▸ **Exercise aim**:
Reproduce verbatim the final portion of the material below, from the line containing "STEPPER pin IN2: GP11 -> GP19" through its last line, and nothing else.

★ ★ ★

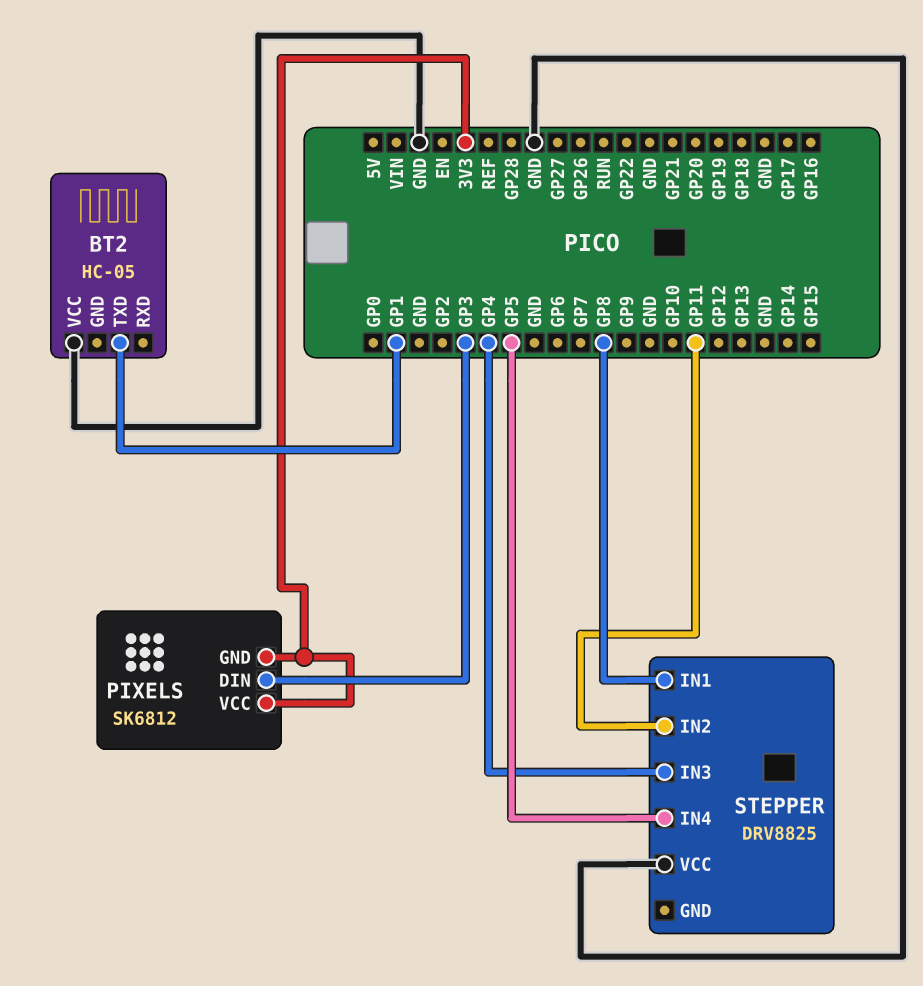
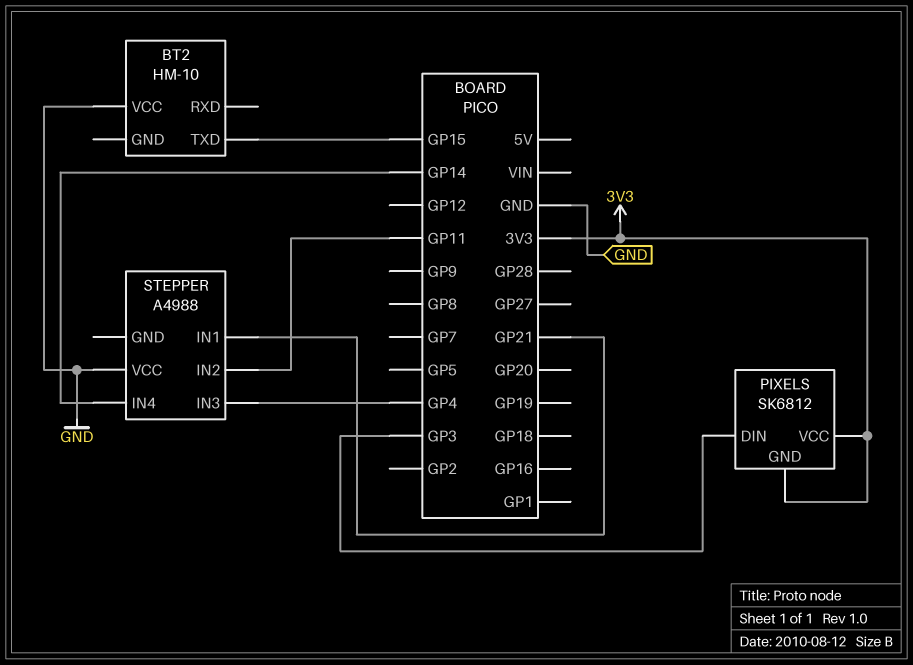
BT2: HC-05 -> HM-10
BT2 pin TXD: GP1 -> GP15
STEPPER: DRV8825 -> A4988
STEPPER pin IN1: GP8 -> GP21
STEPPER pin IN4: GP5 -> GP14

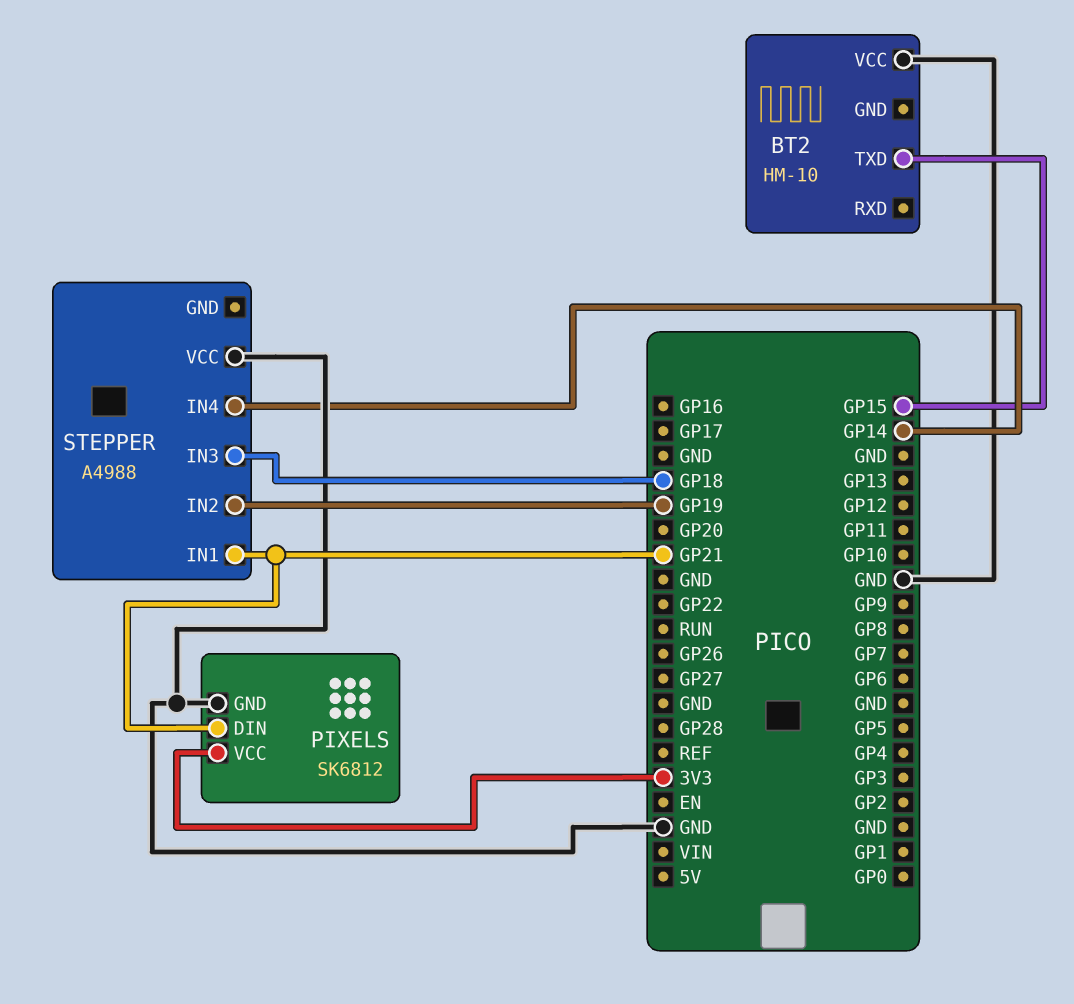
PIXELS pin DIN: GP3 -> GP21
PIXELS pin GND: 3V3 -> GND
STEPPER pin IN2: GP11 -> GP19
STEPPER pin IN3: GP4 -> GP18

★ ★ ★

▸ **Answer for the task**:
STEPPER pin IN2: GP11 -> GP19
STEPPER pin IN3: GP4 -> GP18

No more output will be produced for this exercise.